- **WHAT THE EXERCISE ASKS**
Determine how many lines below hold the string "change". Reply with the number alone.

- **SUPPLIED DATA**
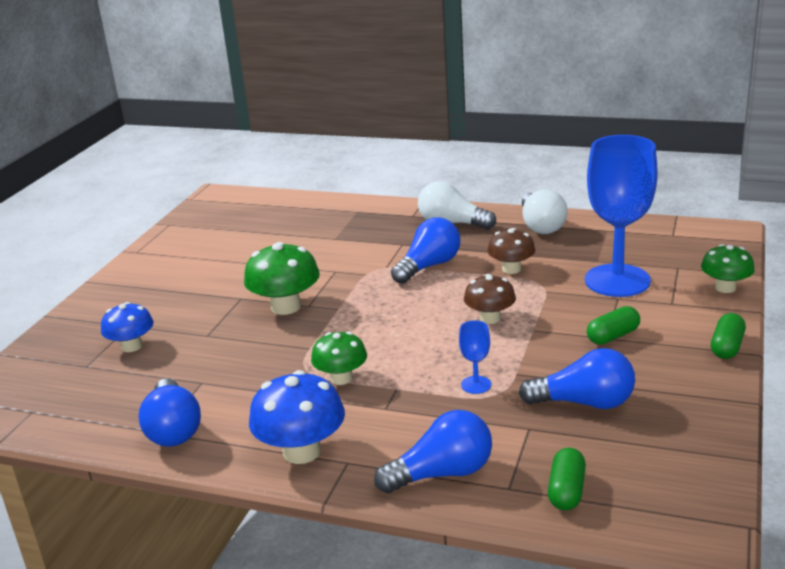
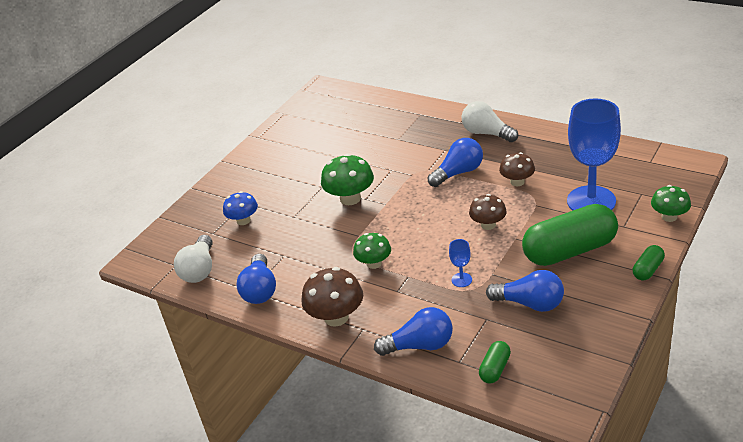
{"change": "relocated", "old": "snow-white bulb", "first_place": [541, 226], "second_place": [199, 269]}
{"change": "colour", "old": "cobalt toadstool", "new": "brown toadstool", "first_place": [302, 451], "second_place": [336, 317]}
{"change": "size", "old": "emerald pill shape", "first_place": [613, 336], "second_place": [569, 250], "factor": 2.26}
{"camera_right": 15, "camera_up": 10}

- **WRITTEN ANSWER**
3